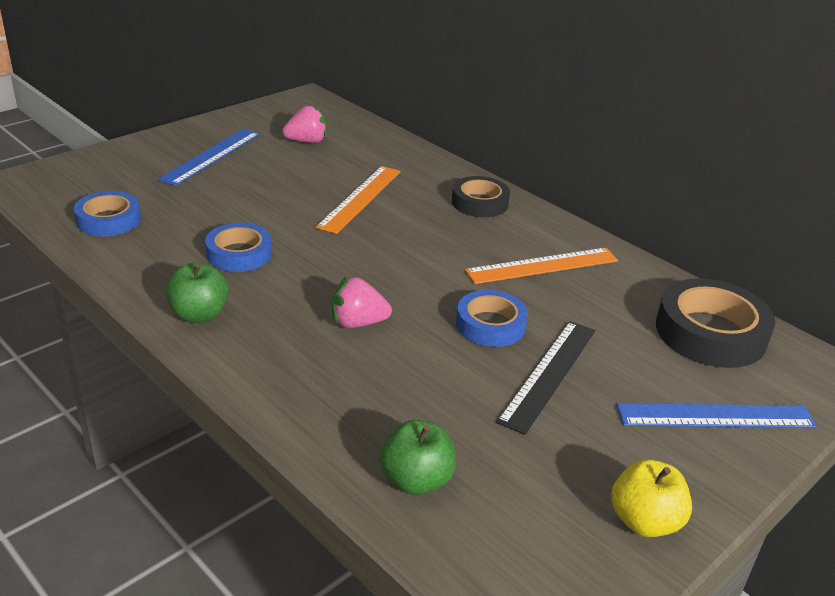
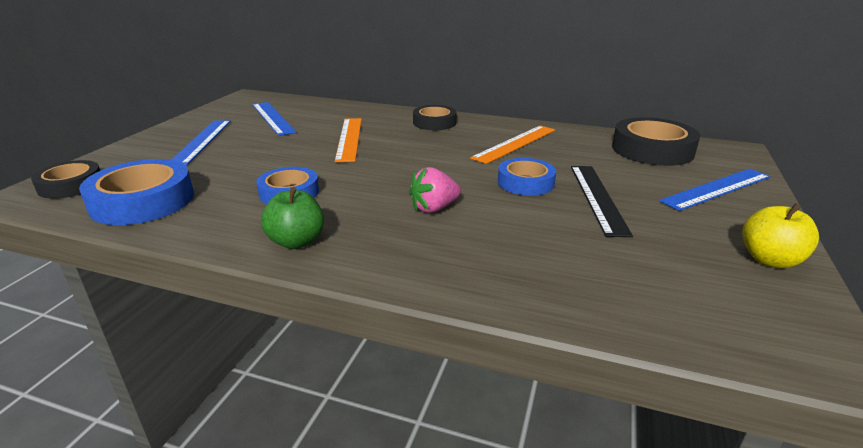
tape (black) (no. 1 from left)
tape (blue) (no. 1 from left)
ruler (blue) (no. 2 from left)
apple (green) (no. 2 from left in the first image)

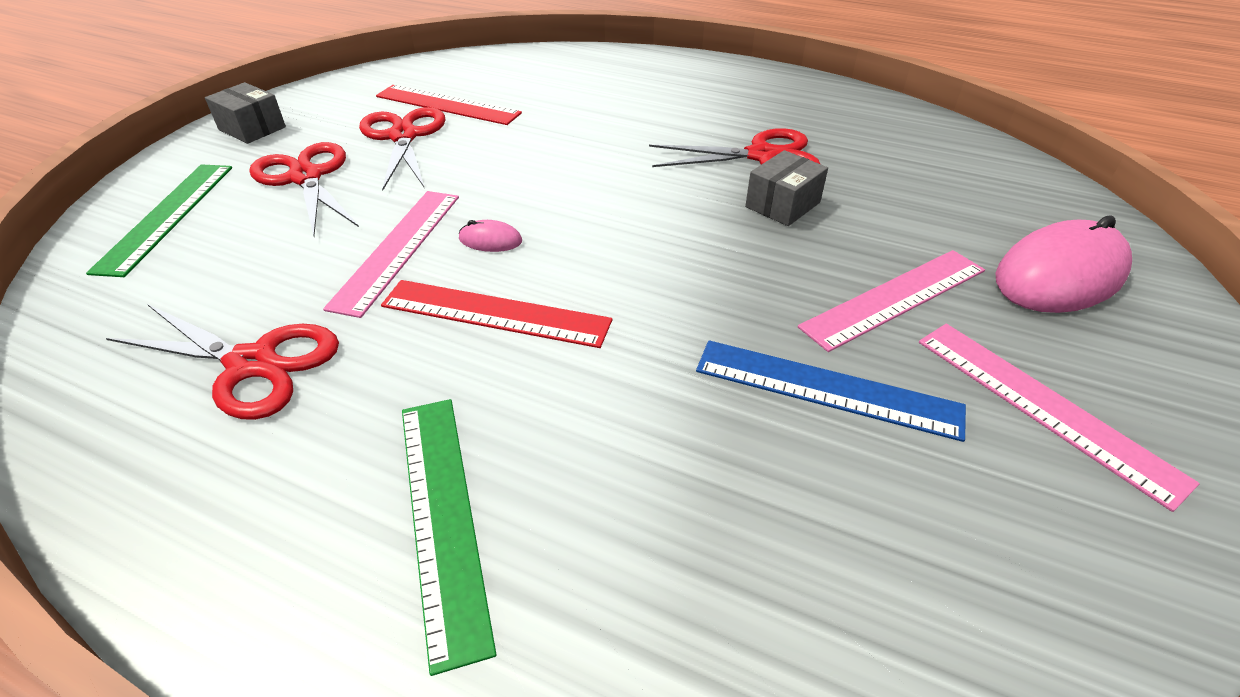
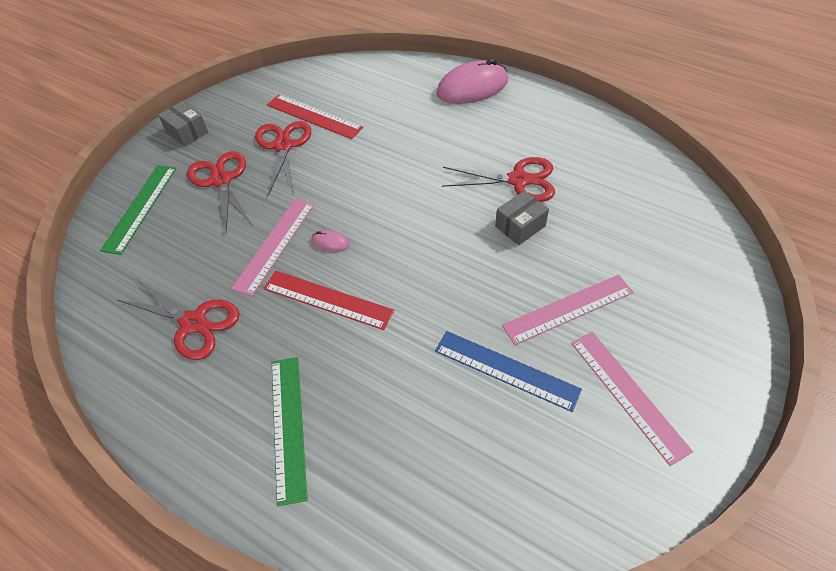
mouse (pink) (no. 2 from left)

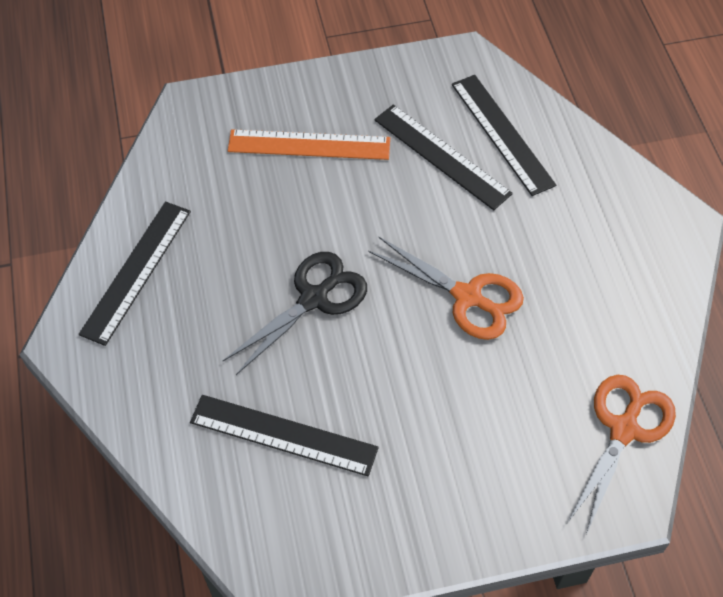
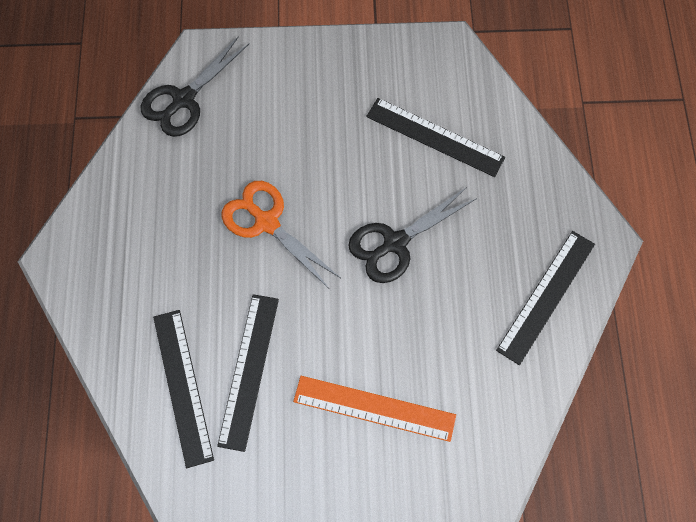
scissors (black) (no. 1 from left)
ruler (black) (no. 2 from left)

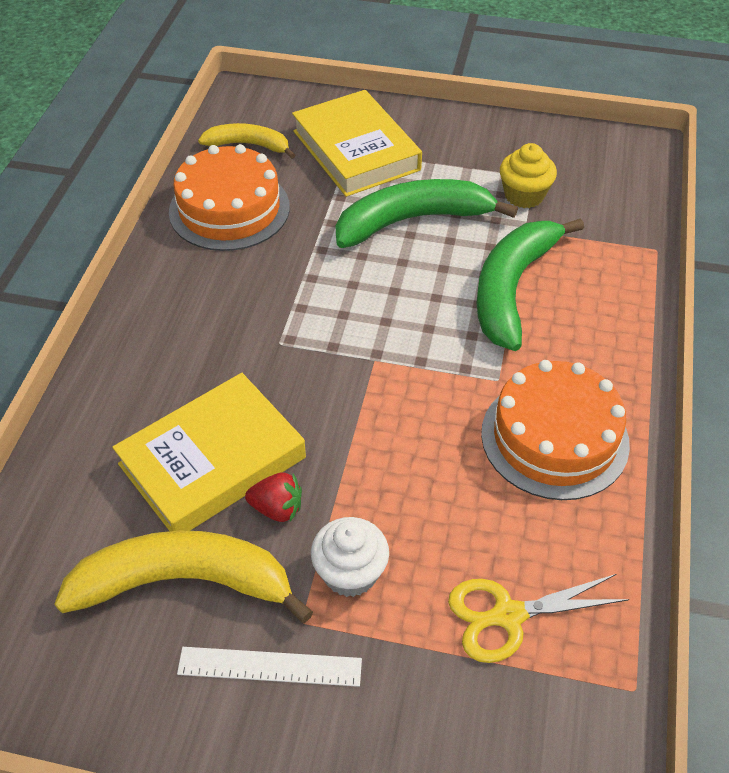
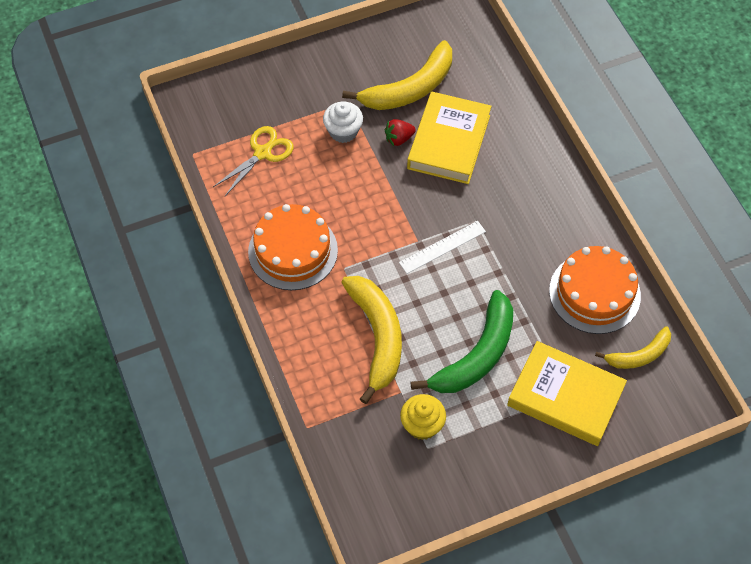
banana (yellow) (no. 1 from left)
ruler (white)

-=-=-=-=-

_Task statement_
Go through the listing and restate each line word for word, leaving out the pictures.

_Response for this exercise_
tape (black) (no. 1 from left)
tape (blue) (no. 1 from left)
ruler (blue) (no. 2 from left)
apple (green) (no. 2 from left in the first image)

mouse (pink) (no. 2 from left)

scissors (black) (no. 1 from left)
ruler (black) (no. 2 from left)

banana (yellow) (no. 1 from left)
ruler (white)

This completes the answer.